[EXERCISE DATA — start]
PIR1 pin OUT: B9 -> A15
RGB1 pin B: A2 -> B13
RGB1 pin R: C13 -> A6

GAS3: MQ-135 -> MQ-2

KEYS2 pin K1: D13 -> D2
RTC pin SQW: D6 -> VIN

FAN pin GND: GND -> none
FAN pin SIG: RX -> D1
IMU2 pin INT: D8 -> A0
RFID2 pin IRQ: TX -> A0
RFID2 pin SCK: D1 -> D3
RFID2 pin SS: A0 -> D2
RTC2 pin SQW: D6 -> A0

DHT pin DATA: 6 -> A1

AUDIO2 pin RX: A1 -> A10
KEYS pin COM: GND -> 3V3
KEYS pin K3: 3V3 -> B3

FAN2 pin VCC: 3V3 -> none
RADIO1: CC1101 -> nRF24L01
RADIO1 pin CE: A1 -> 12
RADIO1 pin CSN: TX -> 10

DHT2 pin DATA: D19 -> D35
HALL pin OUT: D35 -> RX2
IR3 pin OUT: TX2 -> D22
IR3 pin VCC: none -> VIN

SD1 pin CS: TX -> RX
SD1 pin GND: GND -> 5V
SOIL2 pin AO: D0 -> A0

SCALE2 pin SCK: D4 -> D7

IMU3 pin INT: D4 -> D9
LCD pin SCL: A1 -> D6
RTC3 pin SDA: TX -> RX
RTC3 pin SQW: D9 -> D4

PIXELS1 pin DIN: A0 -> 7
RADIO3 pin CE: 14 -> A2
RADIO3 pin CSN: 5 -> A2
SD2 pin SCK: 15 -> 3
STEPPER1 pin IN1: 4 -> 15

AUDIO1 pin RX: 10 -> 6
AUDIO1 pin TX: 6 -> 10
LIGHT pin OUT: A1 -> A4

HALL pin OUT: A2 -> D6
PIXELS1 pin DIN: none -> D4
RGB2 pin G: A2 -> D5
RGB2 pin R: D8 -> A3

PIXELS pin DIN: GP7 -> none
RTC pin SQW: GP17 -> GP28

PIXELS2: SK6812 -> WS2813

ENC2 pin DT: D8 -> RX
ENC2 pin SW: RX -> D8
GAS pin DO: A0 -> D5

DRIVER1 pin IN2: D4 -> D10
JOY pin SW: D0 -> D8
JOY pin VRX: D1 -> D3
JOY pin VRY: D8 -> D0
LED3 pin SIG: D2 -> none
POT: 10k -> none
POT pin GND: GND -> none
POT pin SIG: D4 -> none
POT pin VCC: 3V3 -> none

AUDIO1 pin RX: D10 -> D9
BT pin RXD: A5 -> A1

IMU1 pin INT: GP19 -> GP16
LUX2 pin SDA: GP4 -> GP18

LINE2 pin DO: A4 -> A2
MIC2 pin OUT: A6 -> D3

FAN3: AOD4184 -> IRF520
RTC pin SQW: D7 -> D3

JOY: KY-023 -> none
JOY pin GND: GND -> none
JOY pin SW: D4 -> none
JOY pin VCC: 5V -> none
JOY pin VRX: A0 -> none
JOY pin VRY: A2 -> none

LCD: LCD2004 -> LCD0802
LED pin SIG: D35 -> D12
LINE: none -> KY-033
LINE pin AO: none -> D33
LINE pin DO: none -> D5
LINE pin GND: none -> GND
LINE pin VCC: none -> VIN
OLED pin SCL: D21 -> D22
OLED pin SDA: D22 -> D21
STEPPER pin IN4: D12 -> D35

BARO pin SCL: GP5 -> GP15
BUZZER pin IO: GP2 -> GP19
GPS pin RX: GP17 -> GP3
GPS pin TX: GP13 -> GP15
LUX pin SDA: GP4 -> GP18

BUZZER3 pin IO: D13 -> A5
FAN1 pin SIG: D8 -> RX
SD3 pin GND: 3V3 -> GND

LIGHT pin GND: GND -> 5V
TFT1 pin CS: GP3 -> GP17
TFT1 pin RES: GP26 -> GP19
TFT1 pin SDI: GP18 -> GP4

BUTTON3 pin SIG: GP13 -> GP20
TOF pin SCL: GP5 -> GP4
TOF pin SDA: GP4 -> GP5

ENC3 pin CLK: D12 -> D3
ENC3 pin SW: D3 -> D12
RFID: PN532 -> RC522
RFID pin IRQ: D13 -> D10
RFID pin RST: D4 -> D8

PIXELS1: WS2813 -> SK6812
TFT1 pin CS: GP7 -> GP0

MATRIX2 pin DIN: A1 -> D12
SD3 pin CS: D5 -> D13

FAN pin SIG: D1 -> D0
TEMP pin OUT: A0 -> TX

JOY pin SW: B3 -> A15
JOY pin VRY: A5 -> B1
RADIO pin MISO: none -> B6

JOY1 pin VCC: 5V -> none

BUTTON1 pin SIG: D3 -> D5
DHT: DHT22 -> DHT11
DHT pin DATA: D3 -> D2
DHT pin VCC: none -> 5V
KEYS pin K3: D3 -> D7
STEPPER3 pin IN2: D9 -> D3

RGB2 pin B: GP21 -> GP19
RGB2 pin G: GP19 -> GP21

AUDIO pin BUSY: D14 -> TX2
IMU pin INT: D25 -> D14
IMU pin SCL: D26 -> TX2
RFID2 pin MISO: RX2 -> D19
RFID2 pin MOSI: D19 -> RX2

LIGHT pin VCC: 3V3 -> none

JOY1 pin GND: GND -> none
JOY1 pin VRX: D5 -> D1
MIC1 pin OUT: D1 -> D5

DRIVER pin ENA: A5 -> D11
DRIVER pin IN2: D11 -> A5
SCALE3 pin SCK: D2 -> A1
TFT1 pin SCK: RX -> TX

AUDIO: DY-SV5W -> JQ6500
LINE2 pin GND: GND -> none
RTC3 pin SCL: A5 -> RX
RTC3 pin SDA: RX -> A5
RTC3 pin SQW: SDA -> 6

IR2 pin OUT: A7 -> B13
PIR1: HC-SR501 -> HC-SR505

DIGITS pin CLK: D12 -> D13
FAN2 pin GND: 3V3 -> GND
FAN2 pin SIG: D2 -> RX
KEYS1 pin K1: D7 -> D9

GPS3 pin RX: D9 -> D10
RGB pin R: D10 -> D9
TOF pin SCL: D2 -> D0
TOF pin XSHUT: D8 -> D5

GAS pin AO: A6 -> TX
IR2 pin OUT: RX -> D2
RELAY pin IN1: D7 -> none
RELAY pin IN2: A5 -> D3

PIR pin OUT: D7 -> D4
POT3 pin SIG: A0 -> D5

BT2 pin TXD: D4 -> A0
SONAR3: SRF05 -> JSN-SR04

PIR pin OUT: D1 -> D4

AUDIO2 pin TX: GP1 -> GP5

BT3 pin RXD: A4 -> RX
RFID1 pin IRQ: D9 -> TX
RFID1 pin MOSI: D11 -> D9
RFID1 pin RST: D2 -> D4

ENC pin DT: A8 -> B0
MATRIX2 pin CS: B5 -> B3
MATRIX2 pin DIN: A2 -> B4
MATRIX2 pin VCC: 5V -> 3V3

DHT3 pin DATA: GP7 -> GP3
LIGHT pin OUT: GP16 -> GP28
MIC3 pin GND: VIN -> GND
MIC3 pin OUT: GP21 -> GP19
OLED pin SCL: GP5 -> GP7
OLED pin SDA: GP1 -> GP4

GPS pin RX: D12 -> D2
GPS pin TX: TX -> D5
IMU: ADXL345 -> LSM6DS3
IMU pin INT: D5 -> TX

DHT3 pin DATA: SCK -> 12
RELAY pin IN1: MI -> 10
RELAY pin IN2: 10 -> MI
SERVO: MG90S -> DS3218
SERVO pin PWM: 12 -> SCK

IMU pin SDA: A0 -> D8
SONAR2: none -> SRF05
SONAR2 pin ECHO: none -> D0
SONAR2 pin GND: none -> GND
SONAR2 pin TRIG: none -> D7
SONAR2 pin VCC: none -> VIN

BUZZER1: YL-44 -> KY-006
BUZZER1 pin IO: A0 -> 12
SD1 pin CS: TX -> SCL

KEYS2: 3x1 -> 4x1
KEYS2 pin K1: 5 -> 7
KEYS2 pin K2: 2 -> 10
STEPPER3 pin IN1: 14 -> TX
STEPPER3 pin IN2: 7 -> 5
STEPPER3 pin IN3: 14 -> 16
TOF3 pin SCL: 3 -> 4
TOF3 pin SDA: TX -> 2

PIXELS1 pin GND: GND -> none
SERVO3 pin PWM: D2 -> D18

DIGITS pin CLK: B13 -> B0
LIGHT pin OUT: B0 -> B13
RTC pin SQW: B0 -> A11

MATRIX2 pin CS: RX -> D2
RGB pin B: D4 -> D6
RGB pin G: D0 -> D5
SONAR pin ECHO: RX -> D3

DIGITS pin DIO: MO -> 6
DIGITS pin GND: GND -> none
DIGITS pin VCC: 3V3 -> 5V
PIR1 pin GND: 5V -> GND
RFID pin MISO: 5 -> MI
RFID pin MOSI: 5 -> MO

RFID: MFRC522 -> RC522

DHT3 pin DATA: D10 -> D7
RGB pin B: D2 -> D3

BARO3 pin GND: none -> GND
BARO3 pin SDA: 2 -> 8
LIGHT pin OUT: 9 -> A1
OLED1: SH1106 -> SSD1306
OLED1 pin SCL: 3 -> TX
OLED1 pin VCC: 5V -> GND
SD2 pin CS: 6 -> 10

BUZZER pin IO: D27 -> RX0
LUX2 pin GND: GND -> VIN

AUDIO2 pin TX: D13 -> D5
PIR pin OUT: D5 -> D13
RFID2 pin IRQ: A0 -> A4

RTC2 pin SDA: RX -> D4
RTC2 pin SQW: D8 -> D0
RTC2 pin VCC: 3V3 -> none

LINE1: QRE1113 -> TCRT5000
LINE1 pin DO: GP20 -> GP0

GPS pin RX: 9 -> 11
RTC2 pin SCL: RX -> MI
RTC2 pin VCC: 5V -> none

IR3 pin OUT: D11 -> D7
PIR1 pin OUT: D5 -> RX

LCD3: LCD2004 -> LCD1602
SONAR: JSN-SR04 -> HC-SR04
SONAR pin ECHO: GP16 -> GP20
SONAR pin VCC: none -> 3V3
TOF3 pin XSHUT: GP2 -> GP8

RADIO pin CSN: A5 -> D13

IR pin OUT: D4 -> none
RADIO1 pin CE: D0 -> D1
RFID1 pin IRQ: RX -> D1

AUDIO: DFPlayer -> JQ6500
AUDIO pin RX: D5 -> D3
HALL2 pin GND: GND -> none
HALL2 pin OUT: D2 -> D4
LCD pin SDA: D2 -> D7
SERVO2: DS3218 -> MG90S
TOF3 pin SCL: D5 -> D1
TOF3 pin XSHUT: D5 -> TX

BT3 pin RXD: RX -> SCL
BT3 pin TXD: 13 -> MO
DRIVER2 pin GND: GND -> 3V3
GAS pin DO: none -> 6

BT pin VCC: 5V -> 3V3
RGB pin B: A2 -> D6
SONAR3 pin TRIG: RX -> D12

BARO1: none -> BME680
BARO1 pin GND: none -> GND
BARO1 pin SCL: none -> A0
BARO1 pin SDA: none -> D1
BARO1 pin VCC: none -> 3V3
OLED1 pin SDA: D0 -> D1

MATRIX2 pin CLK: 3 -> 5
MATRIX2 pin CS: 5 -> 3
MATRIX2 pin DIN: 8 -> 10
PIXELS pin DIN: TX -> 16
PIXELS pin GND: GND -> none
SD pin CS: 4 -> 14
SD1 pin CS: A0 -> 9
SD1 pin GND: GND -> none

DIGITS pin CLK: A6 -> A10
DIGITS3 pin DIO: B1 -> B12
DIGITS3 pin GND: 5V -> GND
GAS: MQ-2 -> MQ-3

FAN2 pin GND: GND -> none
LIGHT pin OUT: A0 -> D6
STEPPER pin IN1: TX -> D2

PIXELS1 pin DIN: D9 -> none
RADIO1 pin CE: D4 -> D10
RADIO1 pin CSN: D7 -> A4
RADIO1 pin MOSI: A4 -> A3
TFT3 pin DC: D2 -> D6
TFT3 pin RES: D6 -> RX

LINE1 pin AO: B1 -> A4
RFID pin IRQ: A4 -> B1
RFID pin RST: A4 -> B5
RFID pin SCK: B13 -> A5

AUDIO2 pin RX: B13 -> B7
[EXERCISE DATA — finish]
| HOW TO COMPLETE THIS TASK |
Begin with the line that contains "LIGHT pin OUT: A0 -> D6" and end with the last line of the data. Repeat those two lines and all between them exactly.

| ANSWER TO THIS EXERCISE |
LIGHT pin OUT: A0 -> D6
STEPPER pin IN1: TX -> D2

PIXELS1 pin DIN: D9 -> none
RADIO1 pin CE: D4 -> D10
RADIO1 pin CSN: D7 -> A4
RADIO1 pin MOSI: A4 -> A3
TFT3 pin DC: D2 -> D6
TFT3 pin RES: D6 -> RX

LINE1 pin AO: B1 -> A4
RFID pin IRQ: A4 -> B1
RFID pin RST: A4 -> B5
RFID pin SCK: B13 -> A5

AUDIO2 pin RX: B13 -> B7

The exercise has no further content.